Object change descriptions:
◆ ◆ ◆ ◆ ◆

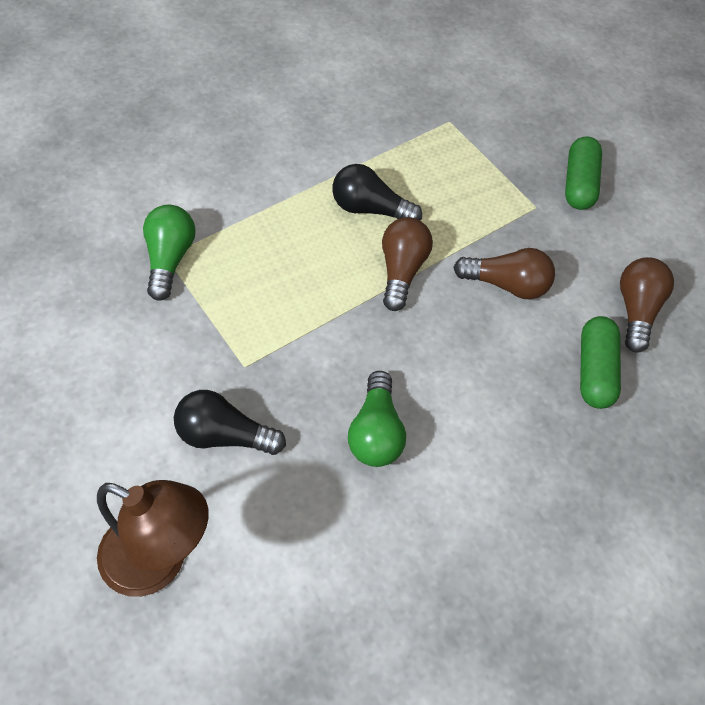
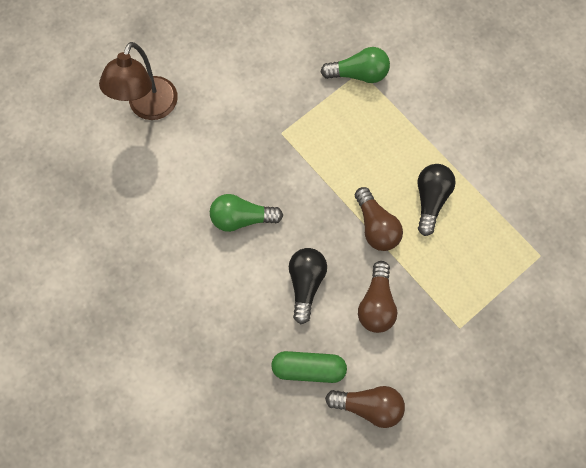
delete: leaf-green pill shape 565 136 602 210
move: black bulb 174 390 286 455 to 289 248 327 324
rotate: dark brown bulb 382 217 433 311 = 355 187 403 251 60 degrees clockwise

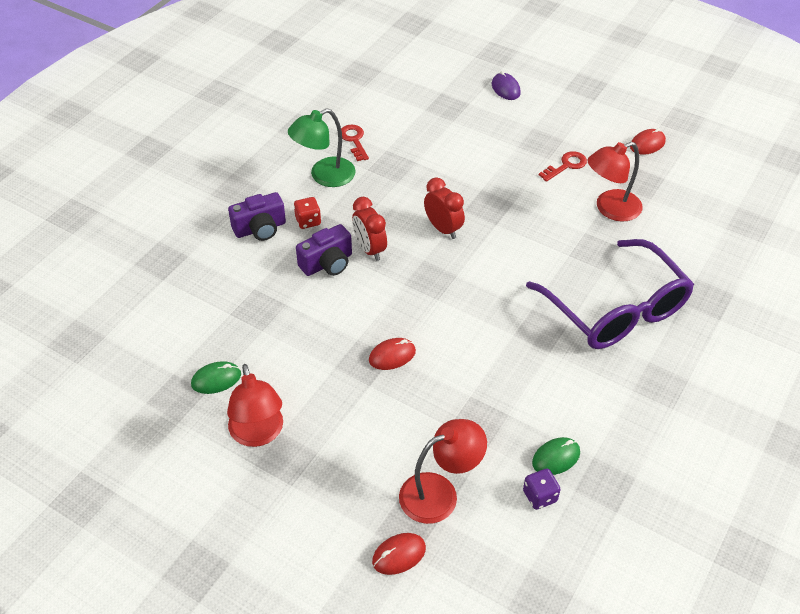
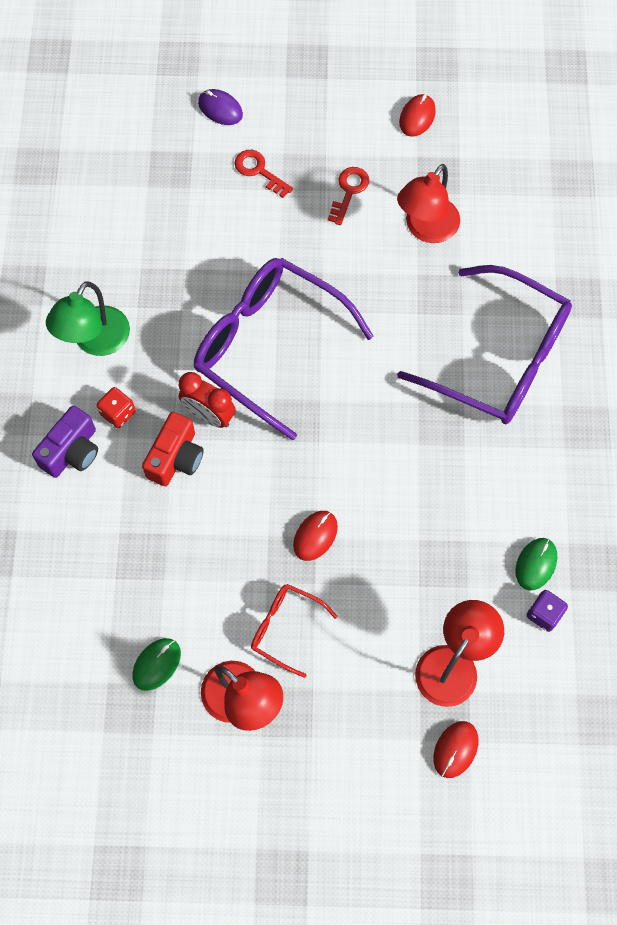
insert: red eyeglasses 251 584 338 678
move: red key 341 124 369 161 to 235 150 293 198
replace: red bedside clock 424 177 465 239 to violet eyeglasses 194 258 374 441
recolor: violet compact camera 296 224 352 276 to red compact camera 142 412 204 486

◆ ◆ ◆ ◆ ◆

**Work instructions**
Could you reproduce every record above exactly, leaving out the pictures?

**Output for this exercise**
delete: leaf-green pill shape 565 136 602 210
move: black bulb 174 390 286 455 to 289 248 327 324
rotate: dark brown bulb 382 217 433 311 = 355 187 403 251 60 degrees clockwise

insert: red eyeglasses 251 584 338 678
move: red key 341 124 369 161 to 235 150 293 198
replace: red bedside clock 424 177 465 239 to violet eyeglasses 194 258 374 441
recolor: violet compact camera 296 224 352 276 to red compact camera 142 412 204 486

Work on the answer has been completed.